### Problem
Without the pictures, copy all the entries below exactly.

[Dataset records]
--- START ---

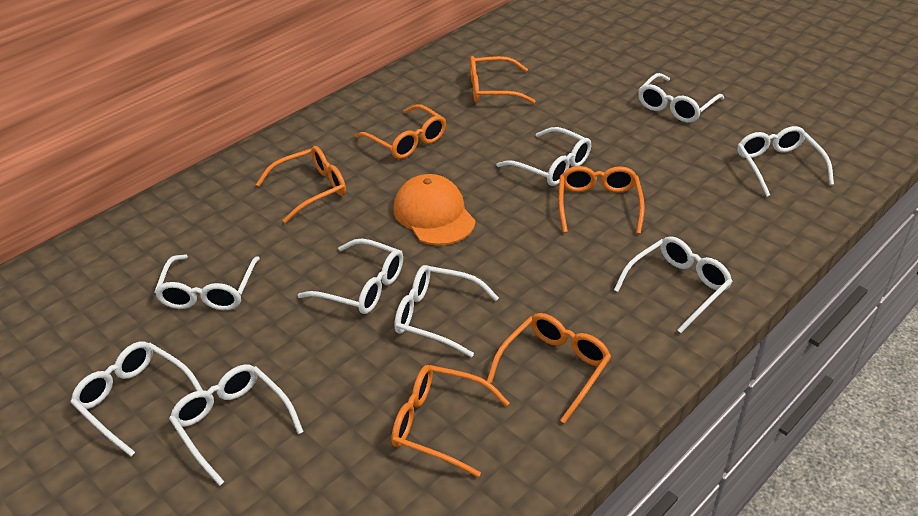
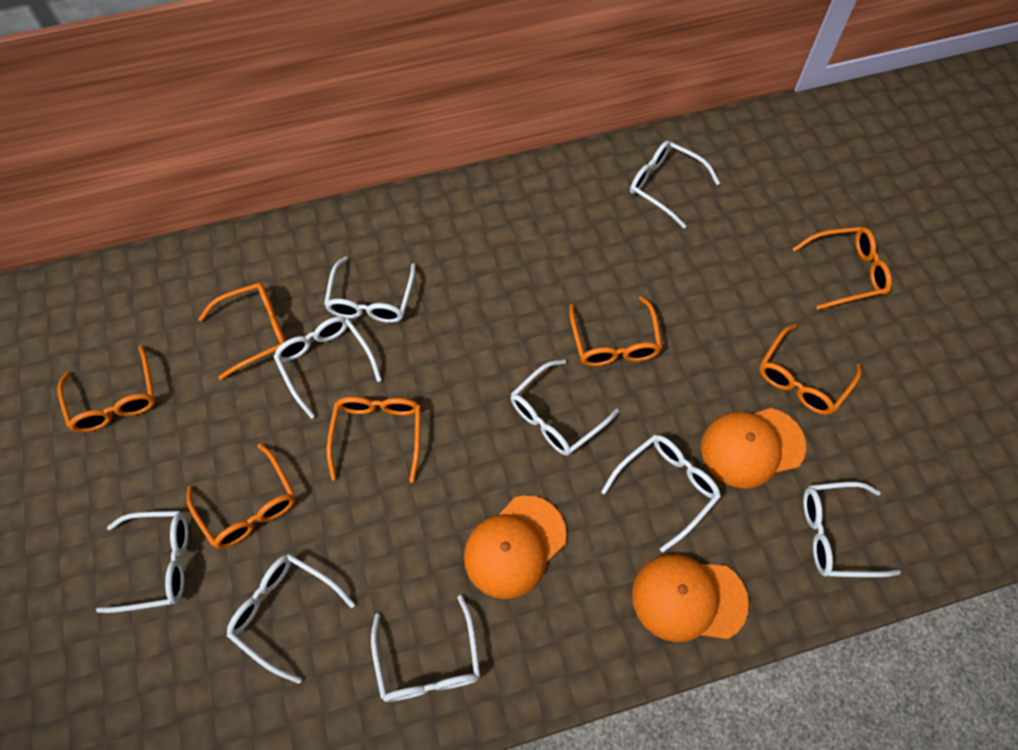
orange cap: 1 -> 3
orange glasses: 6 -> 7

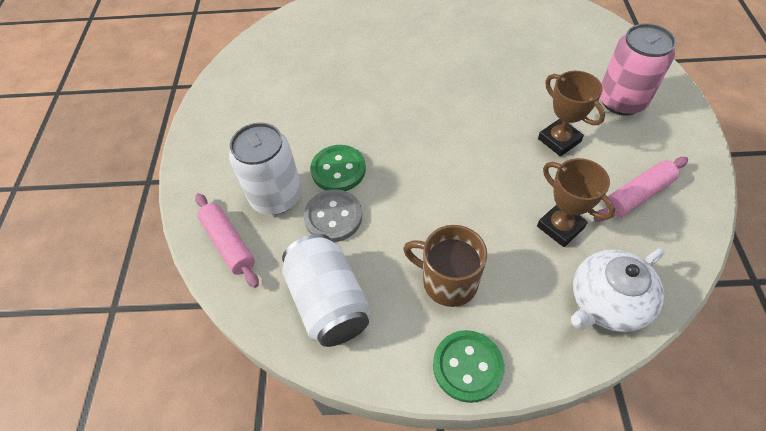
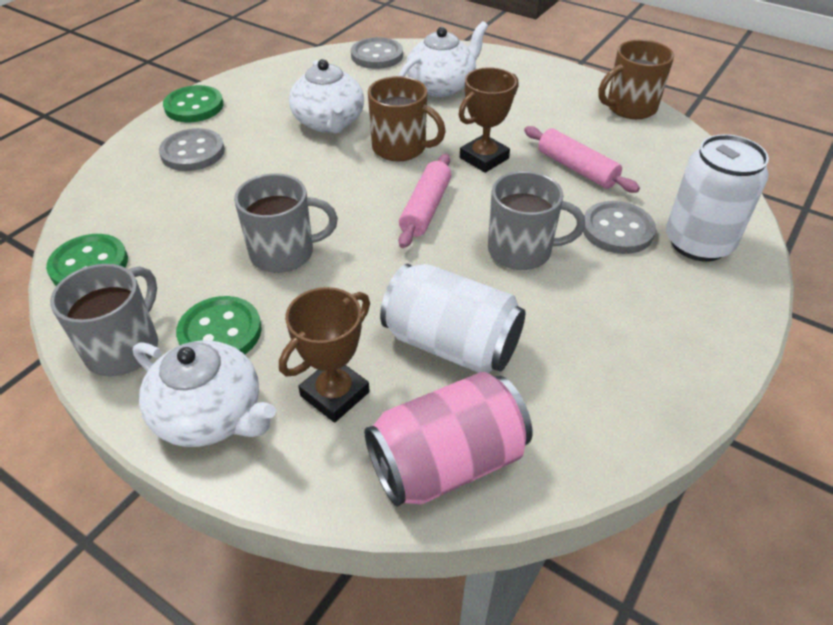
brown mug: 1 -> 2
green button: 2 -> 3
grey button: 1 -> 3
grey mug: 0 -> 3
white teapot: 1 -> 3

--- END ---

### Written reply
orange cap: 1 -> 3
orange glasses: 6 -> 7

brown mug: 1 -> 2
green button: 2 -> 3
grey button: 1 -> 3
grey mug: 0 -> 3
white teapot: 1 -> 3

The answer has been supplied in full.